◆ EXERCISE OBJECTIVE
From the data below, return the exact lines starting at the line containing "(333, 212) = (767, 341): brown can -> red can" and ending at the line containing "camera: 25 degrees left, 15 degrees up", both included, and nothing else.

◆ SUPPLIED MATERIAL
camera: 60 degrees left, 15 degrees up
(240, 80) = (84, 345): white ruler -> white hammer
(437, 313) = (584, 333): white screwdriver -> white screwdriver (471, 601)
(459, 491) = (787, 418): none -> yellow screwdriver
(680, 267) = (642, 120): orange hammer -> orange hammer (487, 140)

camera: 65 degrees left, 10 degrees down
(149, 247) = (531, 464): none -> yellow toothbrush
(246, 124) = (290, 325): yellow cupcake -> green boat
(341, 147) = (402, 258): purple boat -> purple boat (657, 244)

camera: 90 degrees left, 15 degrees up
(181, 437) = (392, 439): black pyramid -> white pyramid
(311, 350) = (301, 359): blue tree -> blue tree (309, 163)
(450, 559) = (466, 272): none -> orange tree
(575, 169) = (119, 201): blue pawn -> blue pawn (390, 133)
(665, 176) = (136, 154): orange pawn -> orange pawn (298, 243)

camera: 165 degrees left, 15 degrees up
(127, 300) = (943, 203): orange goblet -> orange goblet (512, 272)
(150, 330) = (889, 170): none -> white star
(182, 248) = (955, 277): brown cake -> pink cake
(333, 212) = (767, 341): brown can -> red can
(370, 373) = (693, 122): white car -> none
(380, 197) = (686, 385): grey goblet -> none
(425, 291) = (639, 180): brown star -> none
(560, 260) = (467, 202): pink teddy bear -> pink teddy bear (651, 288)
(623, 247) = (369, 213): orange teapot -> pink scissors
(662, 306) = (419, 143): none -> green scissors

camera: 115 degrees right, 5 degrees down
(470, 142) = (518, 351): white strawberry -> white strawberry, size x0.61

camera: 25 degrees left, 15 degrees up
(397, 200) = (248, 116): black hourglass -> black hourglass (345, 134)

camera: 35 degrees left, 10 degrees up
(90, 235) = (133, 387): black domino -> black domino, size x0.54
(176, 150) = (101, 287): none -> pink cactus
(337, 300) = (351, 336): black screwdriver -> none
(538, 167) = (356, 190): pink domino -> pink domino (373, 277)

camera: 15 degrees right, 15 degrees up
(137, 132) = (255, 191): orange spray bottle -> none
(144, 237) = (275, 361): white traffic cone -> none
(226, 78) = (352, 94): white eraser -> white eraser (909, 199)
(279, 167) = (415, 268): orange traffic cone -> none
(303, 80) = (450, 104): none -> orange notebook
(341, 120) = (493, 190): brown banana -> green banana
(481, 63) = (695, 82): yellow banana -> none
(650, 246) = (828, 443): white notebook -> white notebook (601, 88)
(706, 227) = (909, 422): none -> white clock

◆ SOLUTION TO THE PROBLEM
(333, 212) = (767, 341): brown can -> red can
(370, 373) = (693, 122): white car -> none
(380, 197) = (686, 385): grey goblet -> none
(425, 291) = (639, 180): brown star -> none
(560, 260) = (467, 202): pink teddy bear -> pink teddy bear (651, 288)
(623, 247) = (369, 213): orange teapot -> pink scissors
(662, 306) = (419, 143): none -> green scissors

camera: 115 degrees right, 5 degrees down
(470, 142) = (518, 351): white strawberry -> white strawberry, size x0.61

camera: 25 degrees left, 15 degrees up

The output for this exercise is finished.